_Instructions to follow:_ When you reach a picture, skip it, and retype every line below exactly.

++++ Data excerpts ++++

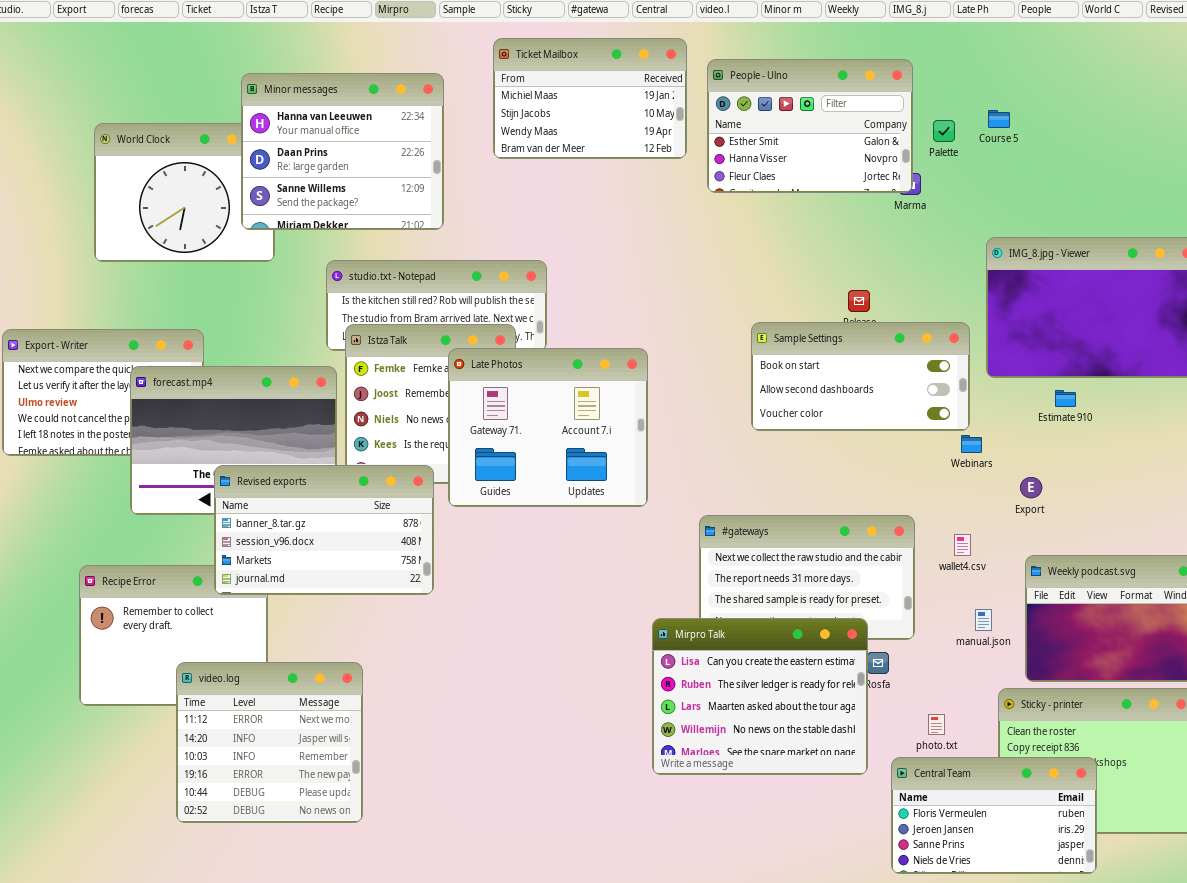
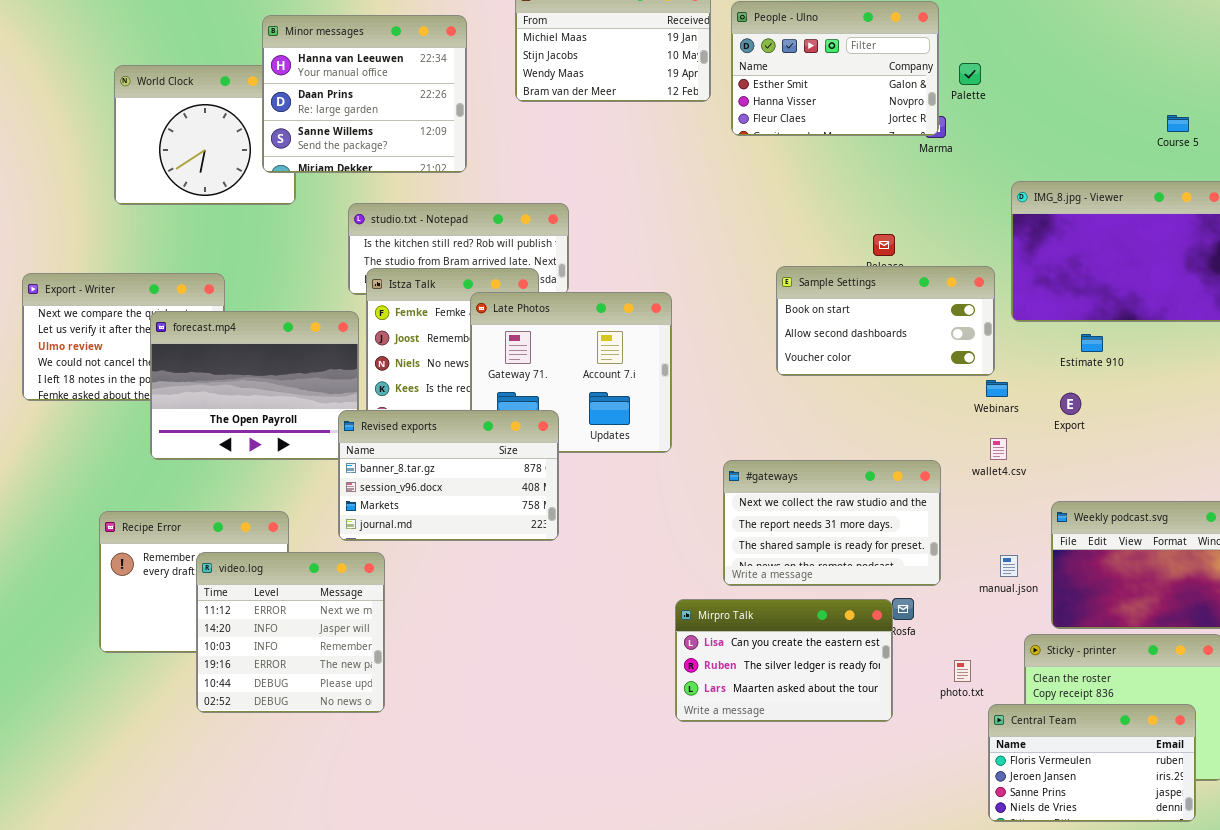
Course 5: [988,110,1010,128] -> [1167,115,1189,132], moved
Revised exports: [214,465,434,595] -> [338,410,559,541], moved
Export: [1020,477,1042,498] -> [1060,393,1081,415], moved
wallet4.csv: [954,534,971,556] -> [990,438,1007,460], moved
Mirpro Talk: [652,618,868,775] -> [675,599,893,722], resized
video.log: [176,662,363,823] -> [196,552,385,713], moved
Central Team: [891,757,1097,874] -> [988,704,1196,822], moved

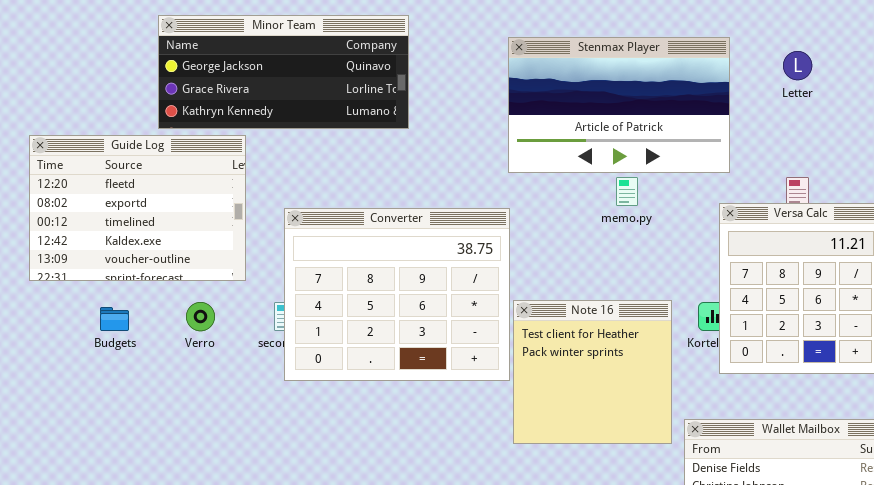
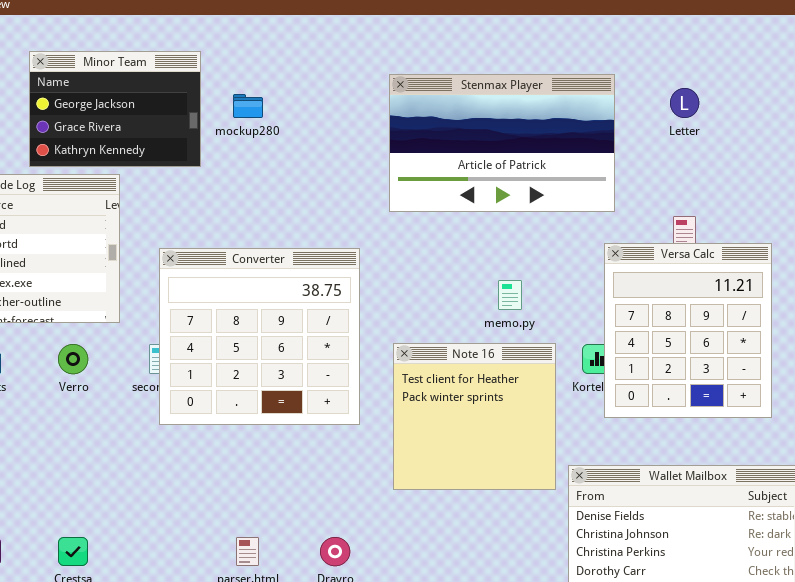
Minor Team: [158,15,409,129] -> [29,51,201,167], resized
memo.py: [616,177,638,206] -> [498,280,522,310], moved
Converter: [284,208,510,381] -> [159,248,360,425], resized

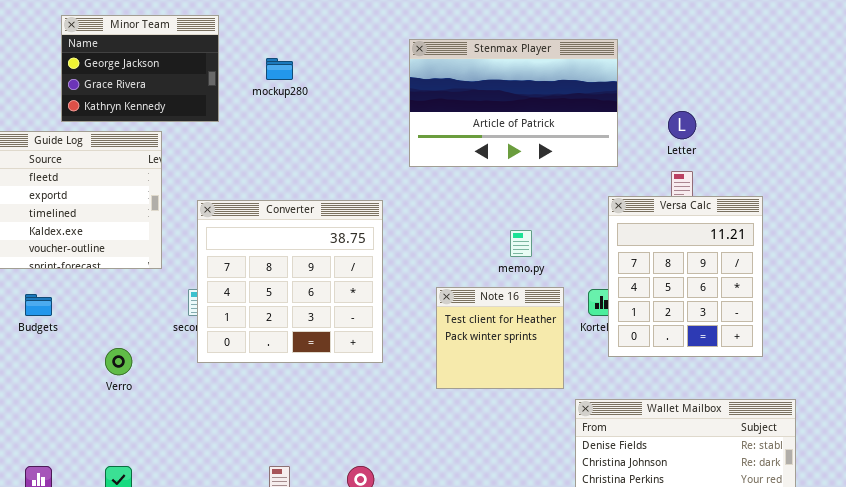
Minor Team: [29,51,201,167] -> [61,15,219,122], moved
Letter: [670,88,699,118] -> [668,111,696,139], moved
Note 16: [393,343,556,490] -> [436,287,564,389], resized
Verro: [58,344,88,374] -> [105,348,132,375], moved

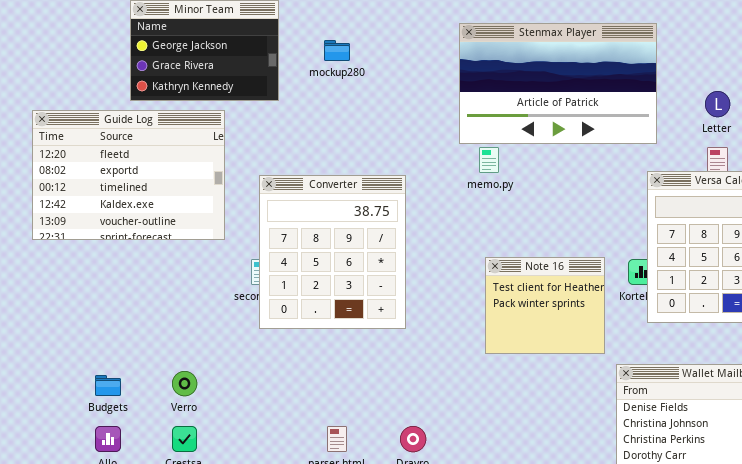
Converter: [197,200,383,363] -> [259,175,406,329], resized
memo.py: [510,230,532,257] -> [479,147,499,173], moved
Budgets: [25,294,52,316] -> [95,375,121,396], moved
Verro: [105,348,132,375] -> [172,371,197,396], moved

++++

_Output of the task:_
Course 5: [988,110,1010,128] -> [1167,115,1189,132], moved
Revised exports: [214,465,434,595] -> [338,410,559,541], moved
Export: [1020,477,1042,498] -> [1060,393,1081,415], moved
wallet4.csv: [954,534,971,556] -> [990,438,1007,460], moved
Mirpro Talk: [652,618,868,775] -> [675,599,893,722], resized
video.log: [176,662,363,823] -> [196,552,385,713], moved
Central Team: [891,757,1097,874] -> [988,704,1196,822], moved

Minor Team: [158,15,409,129] -> [29,51,201,167], resized
memo.py: [616,177,638,206] -> [498,280,522,310], moved
Converter: [284,208,510,381] -> [159,248,360,425], resized

Minor Team: [29,51,201,167] -> [61,15,219,122], moved
Letter: [670,88,699,118] -> [668,111,696,139], moved
Note 16: [393,343,556,490] -> [436,287,564,389], resized
Verro: [58,344,88,374] -> [105,348,132,375], moved

Converter: [197,200,383,363] -> [259,175,406,329], resized
memo.py: [510,230,532,257] -> [479,147,499,173], moved
Budgets: [25,294,52,316] -> [95,375,121,396], moved
Verro: [105,348,132,375] -> [172,371,197,396], moved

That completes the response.